What needs to be done: With the material below, print exactly the lines between the line holding "LDR3: GL5528 (TEMP, VDD) -> GL5528 (AC2, VDD)" and the line holding "U1 pin GND: GND -> VDD", inclusive. Add nothing else.
━━━━━━━━━━━━━━━━━━━━
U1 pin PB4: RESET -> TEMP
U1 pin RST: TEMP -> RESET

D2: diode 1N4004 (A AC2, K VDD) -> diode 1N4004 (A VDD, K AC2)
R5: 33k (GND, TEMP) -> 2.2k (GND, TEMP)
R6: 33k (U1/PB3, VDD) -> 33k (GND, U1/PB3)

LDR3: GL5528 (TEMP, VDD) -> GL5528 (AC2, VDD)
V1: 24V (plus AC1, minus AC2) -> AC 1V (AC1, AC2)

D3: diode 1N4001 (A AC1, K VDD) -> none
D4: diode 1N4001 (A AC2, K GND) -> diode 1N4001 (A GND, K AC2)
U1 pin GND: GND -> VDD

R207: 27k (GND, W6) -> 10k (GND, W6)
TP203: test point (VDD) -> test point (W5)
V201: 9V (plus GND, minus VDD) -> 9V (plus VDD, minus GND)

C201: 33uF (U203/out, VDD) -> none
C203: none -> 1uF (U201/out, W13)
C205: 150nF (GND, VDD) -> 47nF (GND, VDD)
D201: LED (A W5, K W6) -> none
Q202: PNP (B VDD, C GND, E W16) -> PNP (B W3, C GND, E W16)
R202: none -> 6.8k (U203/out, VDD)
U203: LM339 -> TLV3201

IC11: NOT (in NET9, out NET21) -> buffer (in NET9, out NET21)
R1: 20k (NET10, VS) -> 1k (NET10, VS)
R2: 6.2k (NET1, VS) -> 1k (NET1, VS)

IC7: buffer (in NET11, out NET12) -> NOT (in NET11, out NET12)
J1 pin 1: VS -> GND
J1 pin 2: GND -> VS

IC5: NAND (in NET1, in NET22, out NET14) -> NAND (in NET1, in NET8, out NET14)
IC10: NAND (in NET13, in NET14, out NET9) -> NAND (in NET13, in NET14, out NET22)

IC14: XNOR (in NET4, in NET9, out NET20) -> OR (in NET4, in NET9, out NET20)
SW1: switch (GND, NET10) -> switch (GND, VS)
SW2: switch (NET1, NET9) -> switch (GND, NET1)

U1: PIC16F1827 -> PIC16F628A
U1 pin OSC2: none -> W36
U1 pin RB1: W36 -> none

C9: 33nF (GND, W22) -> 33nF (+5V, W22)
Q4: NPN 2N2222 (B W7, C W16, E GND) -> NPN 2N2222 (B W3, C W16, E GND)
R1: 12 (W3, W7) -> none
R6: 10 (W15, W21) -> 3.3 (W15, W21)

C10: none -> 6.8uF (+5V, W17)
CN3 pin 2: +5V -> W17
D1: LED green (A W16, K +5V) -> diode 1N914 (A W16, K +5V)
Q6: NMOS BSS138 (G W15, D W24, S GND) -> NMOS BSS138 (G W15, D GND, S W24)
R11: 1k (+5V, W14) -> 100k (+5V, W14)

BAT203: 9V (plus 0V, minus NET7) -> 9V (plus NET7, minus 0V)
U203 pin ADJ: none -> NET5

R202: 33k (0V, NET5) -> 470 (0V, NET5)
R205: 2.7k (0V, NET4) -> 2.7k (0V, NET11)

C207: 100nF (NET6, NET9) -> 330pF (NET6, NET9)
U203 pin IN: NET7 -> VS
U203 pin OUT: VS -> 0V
━━━━━━━━━━━━━━━━━━━━
Answer box:
LDR3: GL5528 (TEMP, VDD) -> GL5528 (AC2, VDD)
V1: 24V (plus AC1, minus AC2) -> AC 1V (AC1, AC2)

D3: diode 1N4001 (A AC1, K VDD) -> none
D4: diode 1N4001 (A AC2, K GND) -> diode 1N4001 (A GND, K AC2)
U1 pin GND: GND -> VDD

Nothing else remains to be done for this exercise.